The data

--- --- ---

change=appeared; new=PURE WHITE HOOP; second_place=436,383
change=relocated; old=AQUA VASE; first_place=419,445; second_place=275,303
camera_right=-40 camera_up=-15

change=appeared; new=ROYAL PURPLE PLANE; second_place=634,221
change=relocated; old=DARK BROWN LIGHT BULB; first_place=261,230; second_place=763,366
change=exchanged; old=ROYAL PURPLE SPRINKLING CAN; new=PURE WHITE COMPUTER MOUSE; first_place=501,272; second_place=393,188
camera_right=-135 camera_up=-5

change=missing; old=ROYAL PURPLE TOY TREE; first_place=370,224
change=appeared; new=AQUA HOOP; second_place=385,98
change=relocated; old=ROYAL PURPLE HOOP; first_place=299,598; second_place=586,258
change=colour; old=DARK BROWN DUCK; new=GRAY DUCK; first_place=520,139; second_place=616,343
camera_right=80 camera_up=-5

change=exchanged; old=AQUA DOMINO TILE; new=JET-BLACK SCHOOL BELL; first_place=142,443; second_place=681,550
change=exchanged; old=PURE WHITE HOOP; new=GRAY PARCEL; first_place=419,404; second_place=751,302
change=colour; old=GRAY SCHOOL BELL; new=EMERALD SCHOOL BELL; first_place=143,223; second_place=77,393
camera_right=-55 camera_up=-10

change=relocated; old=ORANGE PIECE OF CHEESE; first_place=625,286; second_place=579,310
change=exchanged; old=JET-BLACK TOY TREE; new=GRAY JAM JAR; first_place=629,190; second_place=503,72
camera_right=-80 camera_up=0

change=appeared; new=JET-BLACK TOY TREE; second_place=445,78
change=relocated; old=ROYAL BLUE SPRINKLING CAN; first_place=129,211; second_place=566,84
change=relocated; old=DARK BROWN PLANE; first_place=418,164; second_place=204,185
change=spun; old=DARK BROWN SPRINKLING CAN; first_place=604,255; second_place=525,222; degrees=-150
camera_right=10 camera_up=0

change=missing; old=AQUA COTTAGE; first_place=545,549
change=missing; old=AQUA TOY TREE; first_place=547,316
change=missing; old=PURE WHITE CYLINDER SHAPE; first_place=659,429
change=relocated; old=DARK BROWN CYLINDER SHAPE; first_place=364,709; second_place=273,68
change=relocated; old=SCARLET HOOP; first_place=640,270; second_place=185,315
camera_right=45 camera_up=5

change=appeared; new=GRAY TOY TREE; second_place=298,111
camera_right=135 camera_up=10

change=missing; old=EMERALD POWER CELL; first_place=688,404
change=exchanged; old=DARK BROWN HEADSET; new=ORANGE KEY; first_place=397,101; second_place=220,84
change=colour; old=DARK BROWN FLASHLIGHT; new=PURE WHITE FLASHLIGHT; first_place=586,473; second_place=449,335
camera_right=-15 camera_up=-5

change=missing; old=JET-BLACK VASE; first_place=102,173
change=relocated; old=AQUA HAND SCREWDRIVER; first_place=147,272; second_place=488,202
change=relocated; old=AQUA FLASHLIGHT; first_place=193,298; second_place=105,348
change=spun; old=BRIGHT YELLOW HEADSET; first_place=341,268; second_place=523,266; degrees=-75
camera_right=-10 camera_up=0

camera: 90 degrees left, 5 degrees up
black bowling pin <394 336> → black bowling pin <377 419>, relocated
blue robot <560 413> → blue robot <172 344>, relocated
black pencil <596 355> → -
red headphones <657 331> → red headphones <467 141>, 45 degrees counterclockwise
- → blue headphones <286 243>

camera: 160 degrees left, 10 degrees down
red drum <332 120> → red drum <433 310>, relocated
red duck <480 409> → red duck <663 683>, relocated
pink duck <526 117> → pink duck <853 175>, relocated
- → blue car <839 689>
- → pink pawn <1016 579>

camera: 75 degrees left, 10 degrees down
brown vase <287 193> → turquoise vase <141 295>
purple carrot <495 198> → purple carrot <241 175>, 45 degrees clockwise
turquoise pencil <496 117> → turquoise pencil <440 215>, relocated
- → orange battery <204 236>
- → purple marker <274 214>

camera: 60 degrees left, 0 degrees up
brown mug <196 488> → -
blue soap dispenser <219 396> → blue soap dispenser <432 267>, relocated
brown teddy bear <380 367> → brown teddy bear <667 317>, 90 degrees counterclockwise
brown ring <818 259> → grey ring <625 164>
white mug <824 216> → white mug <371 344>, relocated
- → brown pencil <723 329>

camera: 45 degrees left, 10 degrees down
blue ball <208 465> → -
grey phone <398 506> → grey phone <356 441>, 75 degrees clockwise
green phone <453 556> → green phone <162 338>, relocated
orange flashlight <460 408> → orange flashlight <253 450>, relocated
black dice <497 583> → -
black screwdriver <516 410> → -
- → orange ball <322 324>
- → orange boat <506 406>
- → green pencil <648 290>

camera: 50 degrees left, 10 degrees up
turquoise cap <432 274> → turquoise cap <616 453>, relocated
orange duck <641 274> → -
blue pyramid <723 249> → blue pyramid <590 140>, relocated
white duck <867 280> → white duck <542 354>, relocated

--- --- ---

Description of the task
Would you reproduce the whole listing above, word for word?

Exercise solution
change=appeared; new=PURE WHITE HOOP; second_place=436,383
change=relocated; old=AQUA VASE; first_place=419,445; second_place=275,303
camera_right=-40 camera_up=-15

change=appeared; new=ROYAL PURPLE PLANE; second_place=634,221
change=relocated; old=DARK BROWN LIGHT BULB; first_place=261,230; second_place=763,366
change=exchanged; old=ROYAL PURPLE SPRINKLING CAN; new=PURE WHITE COMPUTER MOUSE; first_place=501,272; second_place=393,188
camera_right=-135 camera_up=-5

change=missing; old=ROYAL PURPLE TOY TREE; first_place=370,224
change=appeared; new=AQUA HOOP; second_place=385,98
change=relocated; old=ROYAL PURPLE HOOP; first_place=299,598; second_place=586,258
change=colour; old=DARK BROWN DUCK; new=GRAY DUCK; first_place=520,139; second_place=616,343
camera_right=80 camera_up=-5

change=exchanged; old=AQUA DOMINO TILE; new=JET-BLACK SCHOOL BELL; first_place=142,443; second_place=681,550
change=exchanged; old=PURE WHITE HOOP; new=GRAY PARCEL; first_place=419,404; second_place=751,302
change=colour; old=GRAY SCHOOL BELL; new=EMERALD SCHOOL BELL; first_place=143,223; second_place=77,393
camera_right=-55 camera_up=-10

change=relocated; old=ORANGE PIECE OF CHEESE; first_place=625,286; second_place=579,310
change=exchanged; old=JET-BLACK TOY TREE; new=GRAY JAM JAR; first_place=629,190; second_place=503,72
camera_right=-80 camera_up=0

change=appeared; new=JET-BLACK TOY TREE; second_place=445,78
change=relocated; old=ROYAL BLUE SPRINKLING CAN; first_place=129,211; second_place=566,84
change=relocated; old=DARK BROWN PLANE; first_place=418,164; second_place=204,185
change=spun; old=DARK BROWN SPRINKLING CAN; first_place=604,255; second_place=525,222; degrees=-150
camera_right=10 camera_up=0

change=missing; old=AQUA COTTAGE; first_place=545,549
change=missing; old=AQUA TOY TREE; first_place=547,316
change=missing; old=PURE WHITE CYLINDER SHAPE; first_place=659,429
change=relocated; old=DARK BROWN CYLINDER SHAPE; first_place=364,709; second_place=273,68
change=relocated; old=SCARLET HOOP; first_place=640,270; second_place=185,315
camera_right=45 camera_up=5

change=appeared; new=GRAY TOY TREE; second_place=298,111
camera_right=135 camera_up=10

change=missing; old=EMERALD POWER CELL; first_place=688,404
change=exchanged; old=DARK BROWN HEADSET; new=ORANGE KEY; first_place=397,101; second_place=220,84
change=colour; old=DARK BROWN FLASHLIGHT; new=PURE WHITE FLASHLIGHT; first_place=586,473; second_place=449,335
camera_right=-15 camera_up=-5

change=missing; old=JET-BLACK VASE; first_place=102,173
change=relocated; old=AQUA HAND SCREWDRIVER; first_place=147,272; second_place=488,202
change=relocated; old=AQUA FLASHLIGHT; first_place=193,298; second_place=105,348
change=spun; old=BRIGHT YELLOW HEADSET; first_place=341,268; second_place=523,266; degrees=-75
camera_right=-10 camera_up=0

camera: 90 degrees left, 5 degrees up
black bowling pin <394 336> → black bowling pin <377 419>, relocated
blue robot <560 413> → blue robot <172 344>, relocated
black pencil <596 355> → -
red headphones <657 331> → red headphones <467 141>, 45 degrees counterclockwise
- → blue headphones <286 243>

camera: 160 degrees left, 10 degrees down
red drum <332 120> → red drum <433 310>, relocated
red duck <480 409> → red duck <663 683>, relocated
pink duck <526 117> → pink duck <853 175>, relocated
- → blue car <839 689>
- → pink pawn <1016 579>

camera: 75 degrees left, 10 degrees down
brown vase <287 193> → turquoise vase <141 295>
purple carrot <495 198> → purple carrot <241 175>, 45 degrees clockwise
turquoise pencil <496 117> → turquoise pencil <440 215>, relocated
- → orange battery <204 236>
- → purple marker <274 214>

camera: 60 degrees left, 0 degrees up
brown mug <196 488> → -
blue soap dispenser <219 396> → blue soap dispenser <432 267>, relocated
brown teddy bear <380 367> → brown teddy bear <667 317>, 90 degrees counterclockwise
brown ring <818 259> → grey ring <625 164>
white mug <824 216> → white mug <371 344>, relocated
- → brown pencil <723 329>

camera: 45 degrees left, 10 degrees down
blue ball <208 465> → -
grey phone <398 506> → grey phone <356 441>, 75 degrees clockwise
green phone <453 556> → green phone <162 338>, relocated
orange flashlight <460 408> → orange flashlight <253 450>, relocated
black dice <497 583> → -
black screwdriver <516 410> → -
- → orange ball <322 324>
- → orange boat <506 406>
- → green pencil <648 290>

camera: 50 degrees left, 10 degrees up
turquoise cap <432 274> → turquoise cap <616 453>, relocated
orange duck <641 274> → -
blue pyramid <723 249> → blue pyramid <590 140>, relocated
white duck <867 280> → white duck <542 354>, relocated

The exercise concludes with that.